- **Work to complete**
Please take the records that follow and repeat exactly the lines starting with the line with "(145, 163) = (722, 306): pink" and going on through the line with "(459, 324) = (256, 241): blue".
(Data to examine)
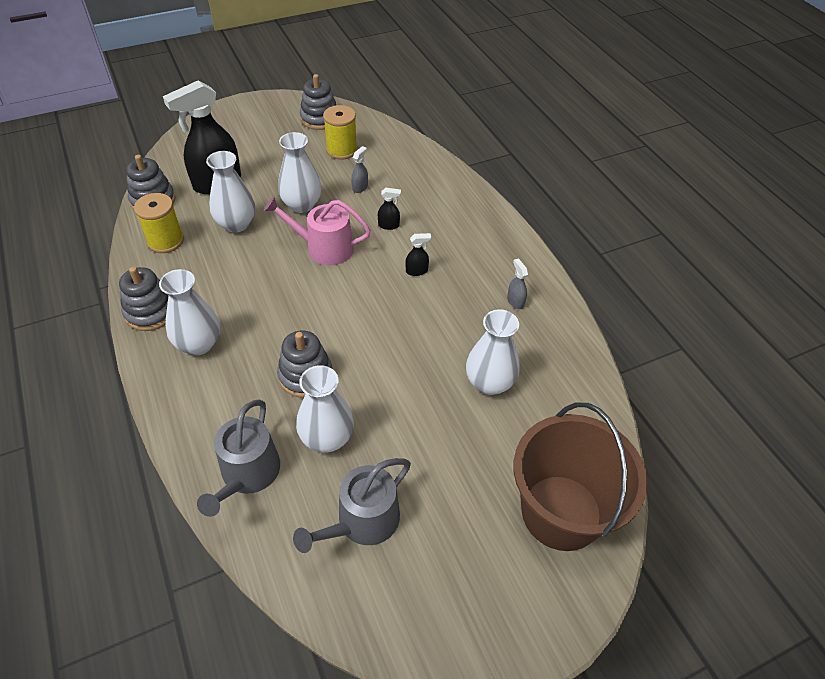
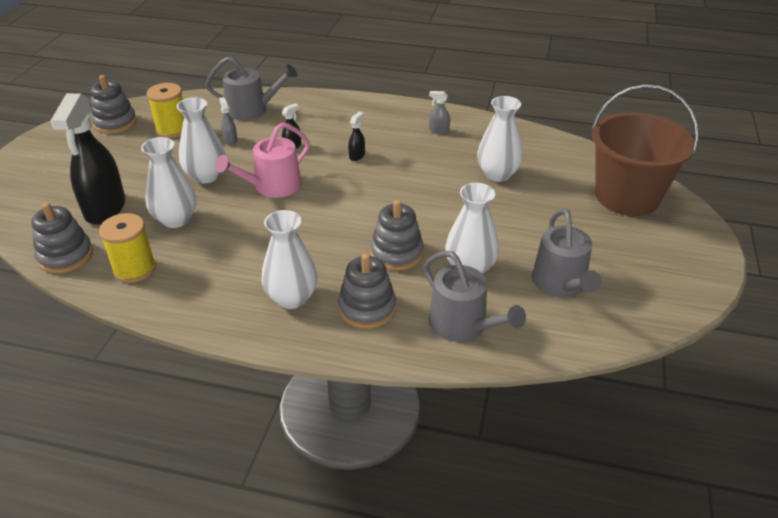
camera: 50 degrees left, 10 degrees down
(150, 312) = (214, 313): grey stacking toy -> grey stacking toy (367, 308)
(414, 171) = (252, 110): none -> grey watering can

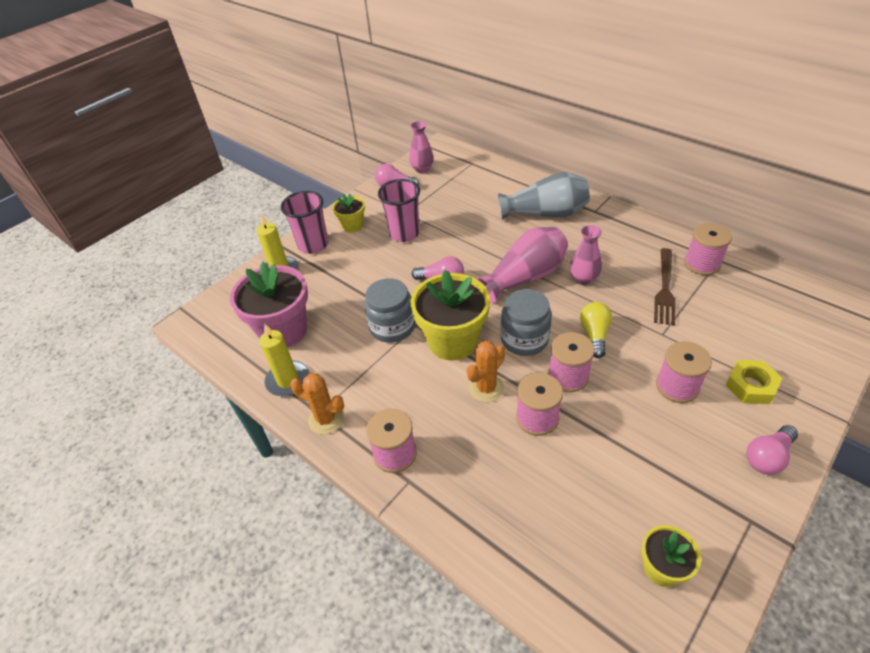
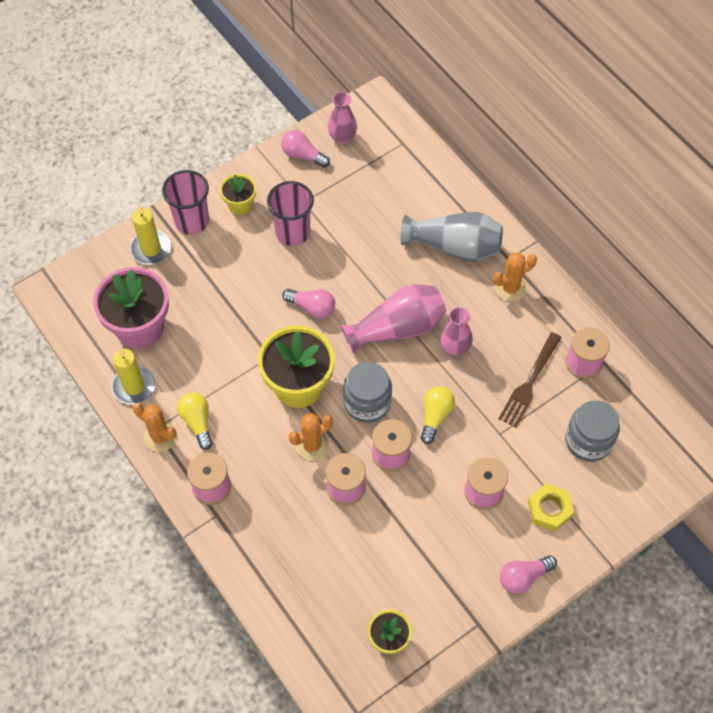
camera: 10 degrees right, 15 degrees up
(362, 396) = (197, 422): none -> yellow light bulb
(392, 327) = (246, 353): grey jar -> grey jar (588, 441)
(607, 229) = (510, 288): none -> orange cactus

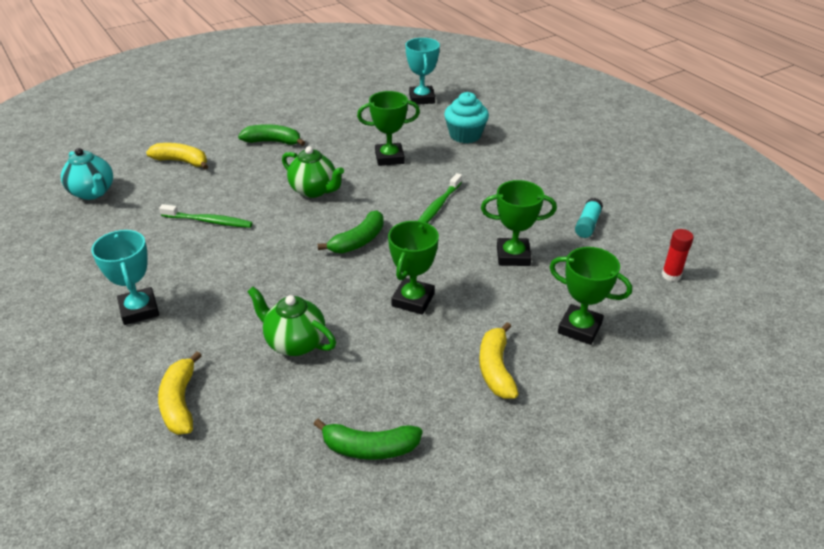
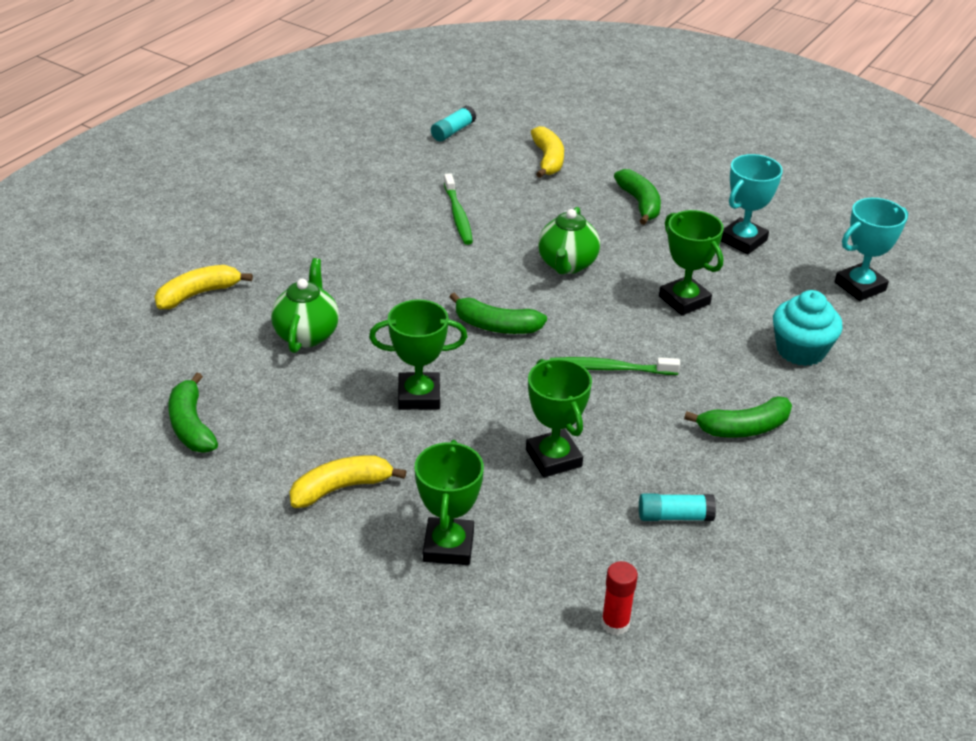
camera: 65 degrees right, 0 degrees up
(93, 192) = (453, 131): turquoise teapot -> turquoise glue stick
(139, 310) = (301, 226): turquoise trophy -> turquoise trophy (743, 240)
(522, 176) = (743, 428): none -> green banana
(End Data to examine)
(Data to examine)
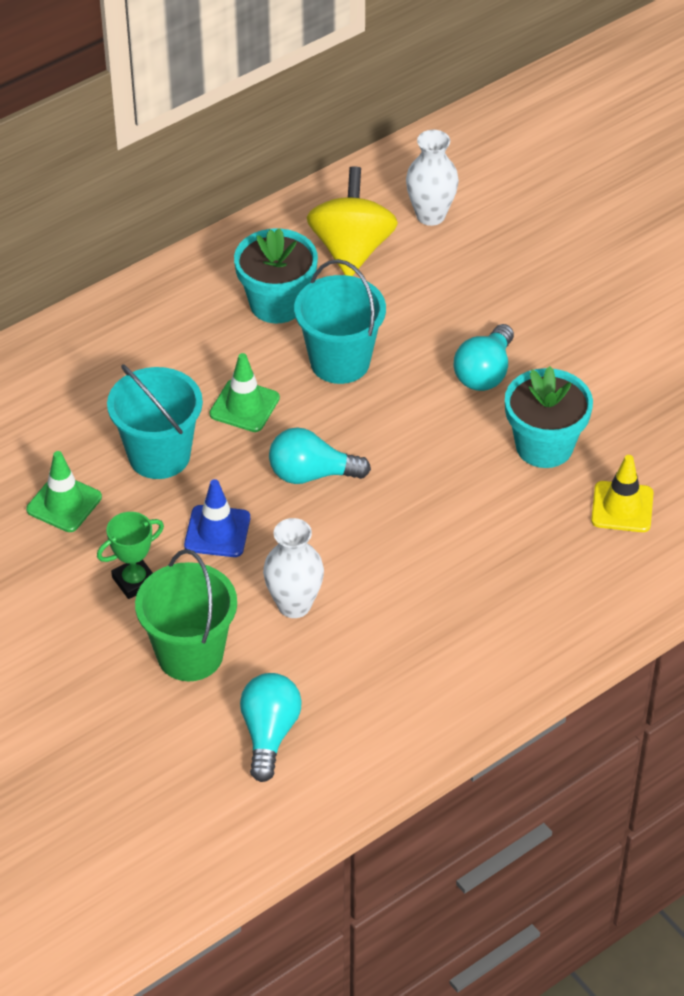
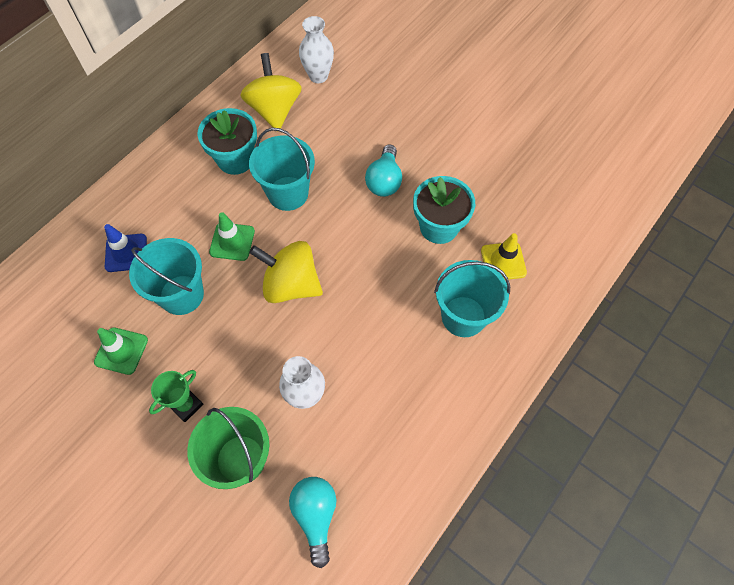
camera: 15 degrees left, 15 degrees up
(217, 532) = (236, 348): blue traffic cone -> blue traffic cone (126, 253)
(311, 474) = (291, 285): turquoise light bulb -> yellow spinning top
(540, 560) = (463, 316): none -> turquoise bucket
(End Data to examine)
(Data to examine)
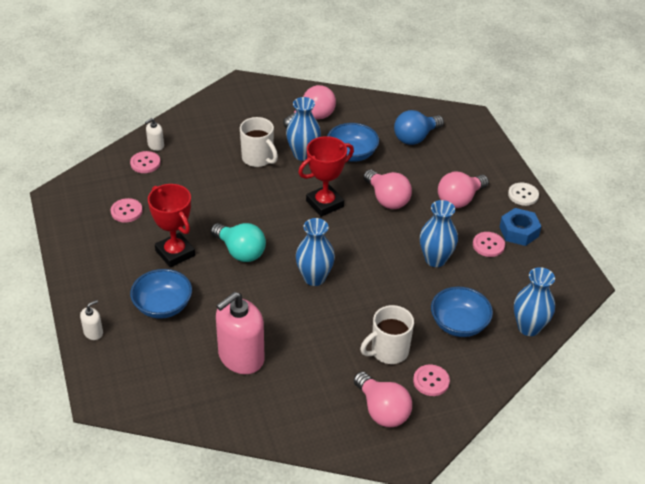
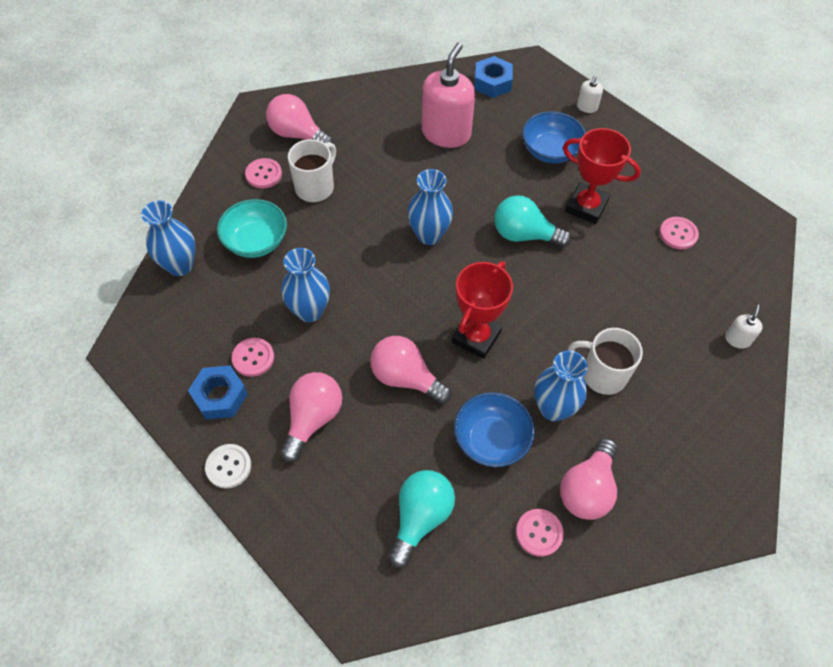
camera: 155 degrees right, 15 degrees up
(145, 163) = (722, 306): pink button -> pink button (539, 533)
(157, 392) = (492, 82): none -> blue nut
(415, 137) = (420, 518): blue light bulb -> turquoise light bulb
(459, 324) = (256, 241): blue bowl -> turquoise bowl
(End Data to examine)
- **Exercise response**
(145, 163) = (722, 306): pink button -> pink button (539, 533)
(157, 392) = (492, 82): none -> blue nut
(415, 137) = (420, 518): blue light bulb -> turquoise light bulb
(459, 324) = (256, 241): blue bowl -> turquoise bowl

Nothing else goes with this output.